PROMPT:
Pictures stay out of the copy. Transcribe exactly the lines from the line with "none -> grey teapot [690,318,754,422]" through the final line of the records.

---- DATA LISTING

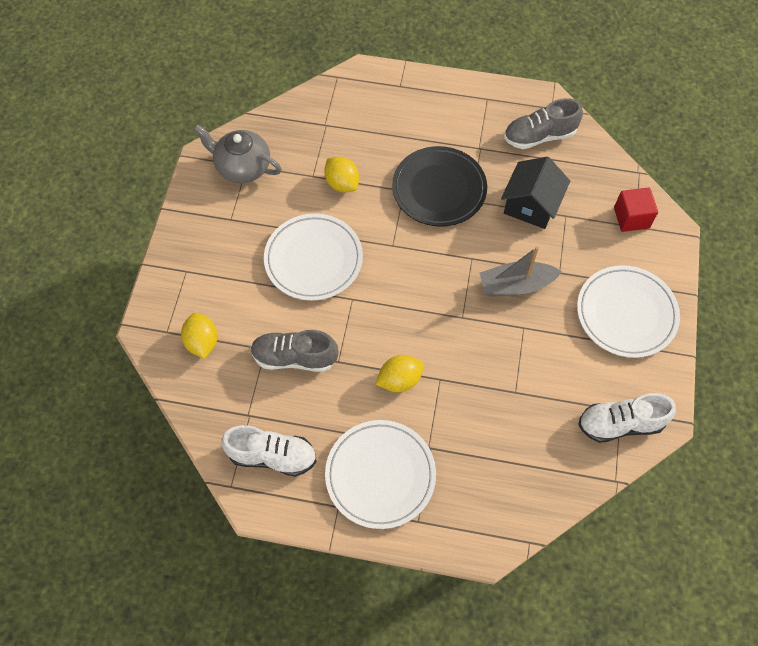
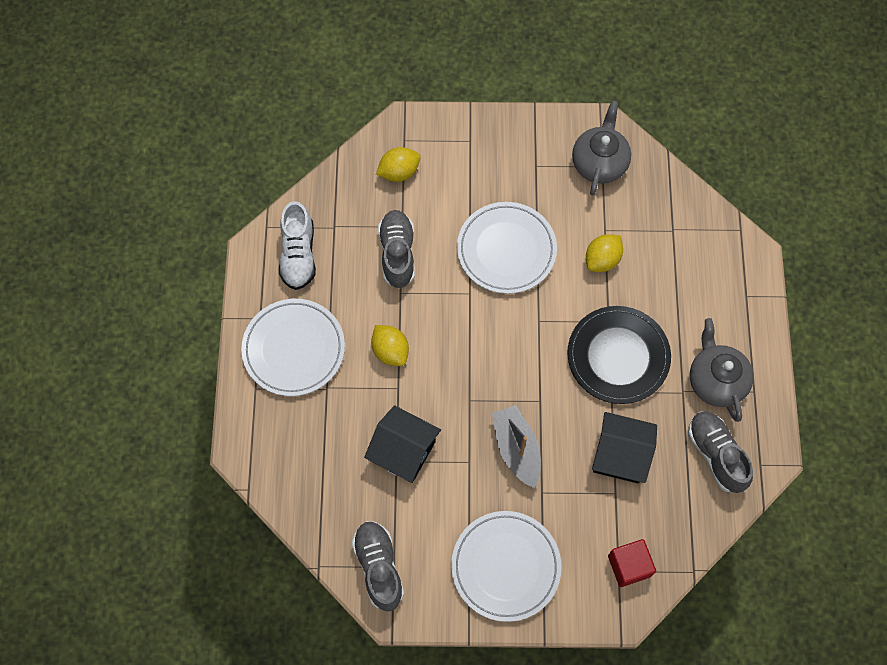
camera: 80 degrees right, 5 degrees up
white shoe [578,393,676,443] -> grey shoe [352,521,404,611]
none -> black house [364,405,441,483]
none -> grey teapot [690,318,754,422]

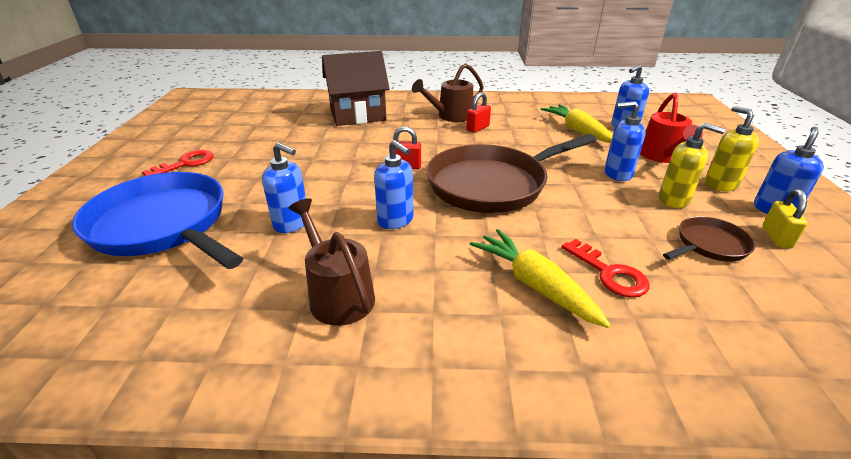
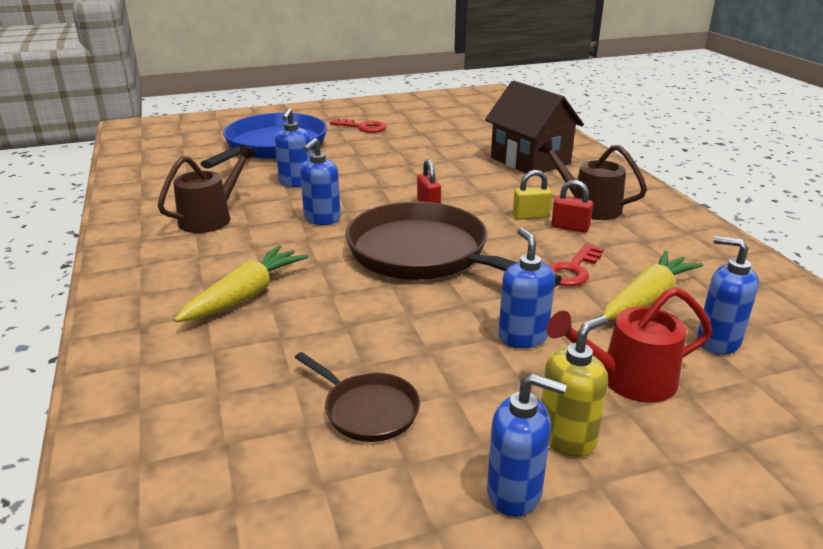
camera: 70 degrees right, 5 degrees down
red key [562,239,649,298] -> red key moved to [548,243,604,286]
yellow soap dispenser [659,123,725,208] -> none
yellow padlock [763,189,808,248] -> yellow padlock moved to [513,170,552,220]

--------

SOLUTION FOR THIS EXERCISE:
none -> grey teapot [690,318,754,422]

camera: 70 degrees right, 5 degrees down
red key [562,239,649,298] -> red key moved to [548,243,604,286]
yellow soap dispenser [659,123,725,208] -> none
yellow padlock [763,189,808,248] -> yellow padlock moved to [513,170,552,220]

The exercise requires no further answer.